> _DATASET CONTENT_:
********

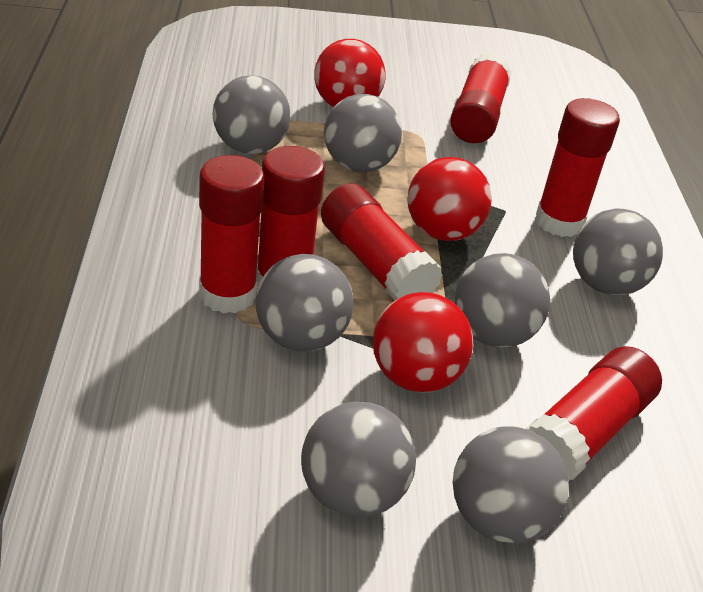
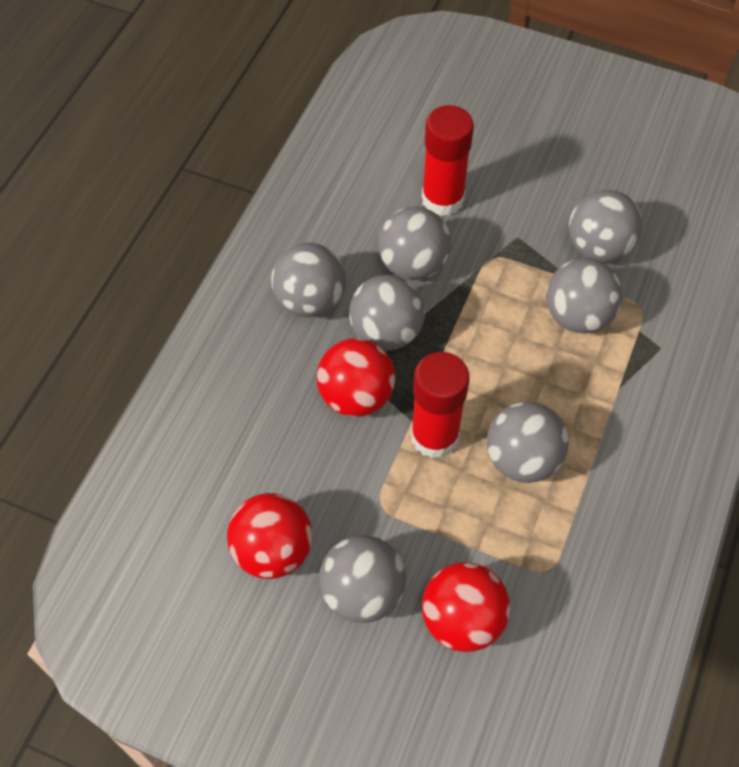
red glue stick: 6 -> 2

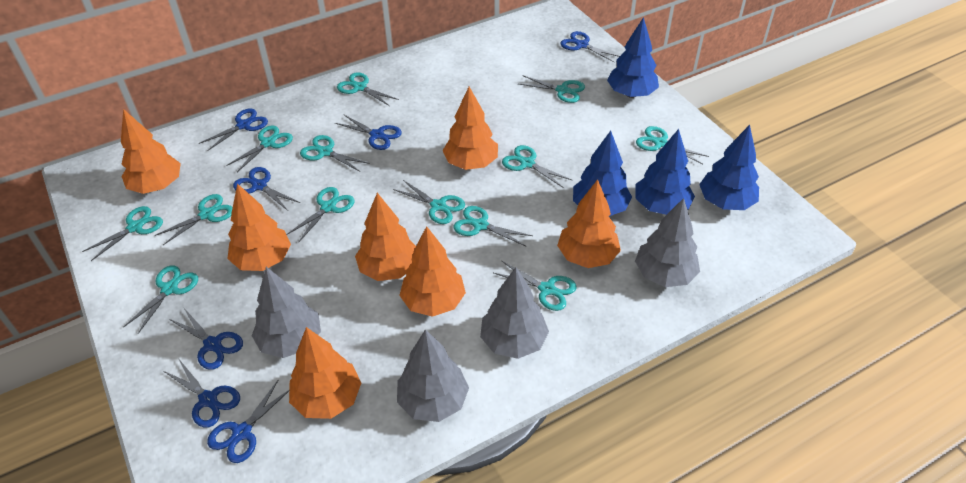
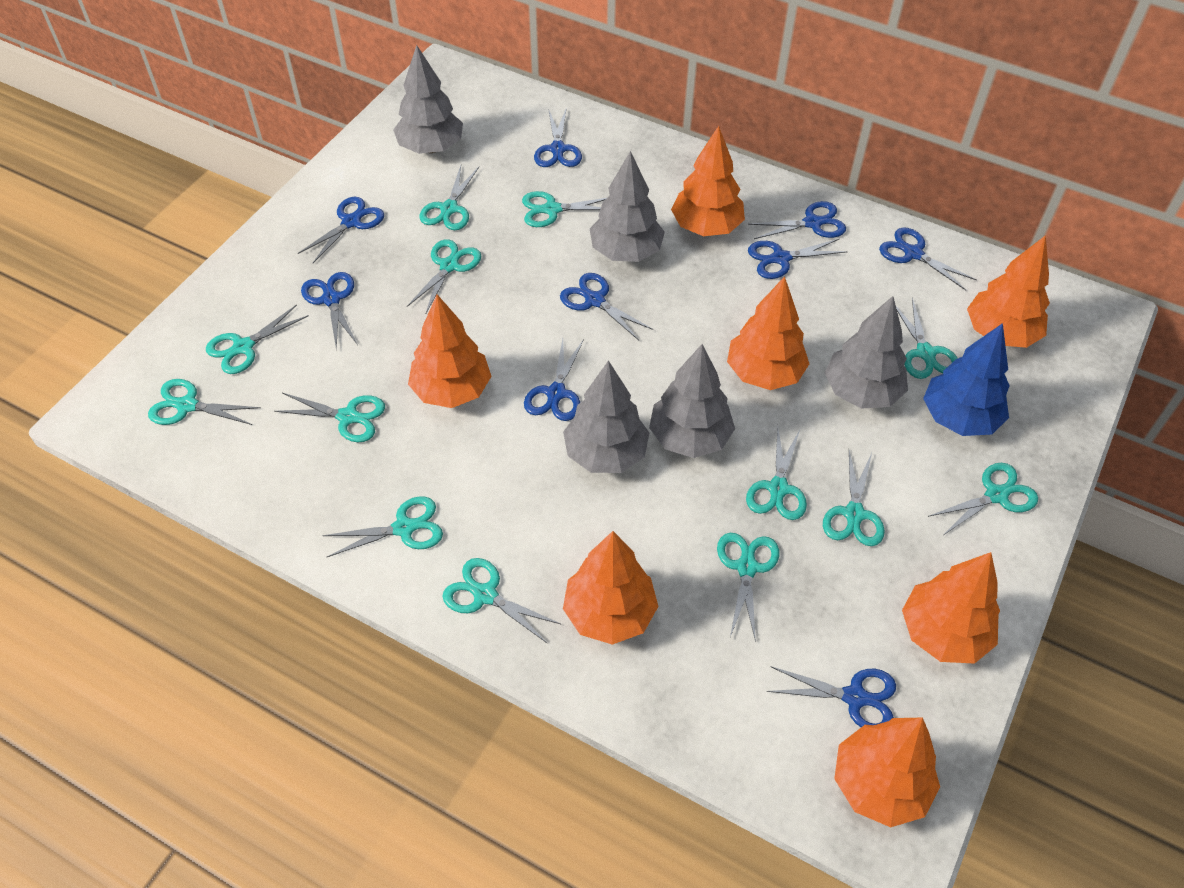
blue scissors: 7 -> 9
blue tree: 4 -> 1
grey tree: 4 -> 5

********

> _TASK PROMPT_:
Pictures stay out; all other material above is restated word for word.

> _RESULT OF THIS EXERCISE_:
red glue stick: 6 -> 2

blue scissors: 7 -> 9
blue tree: 4 -> 1
grey tree: 4 -> 5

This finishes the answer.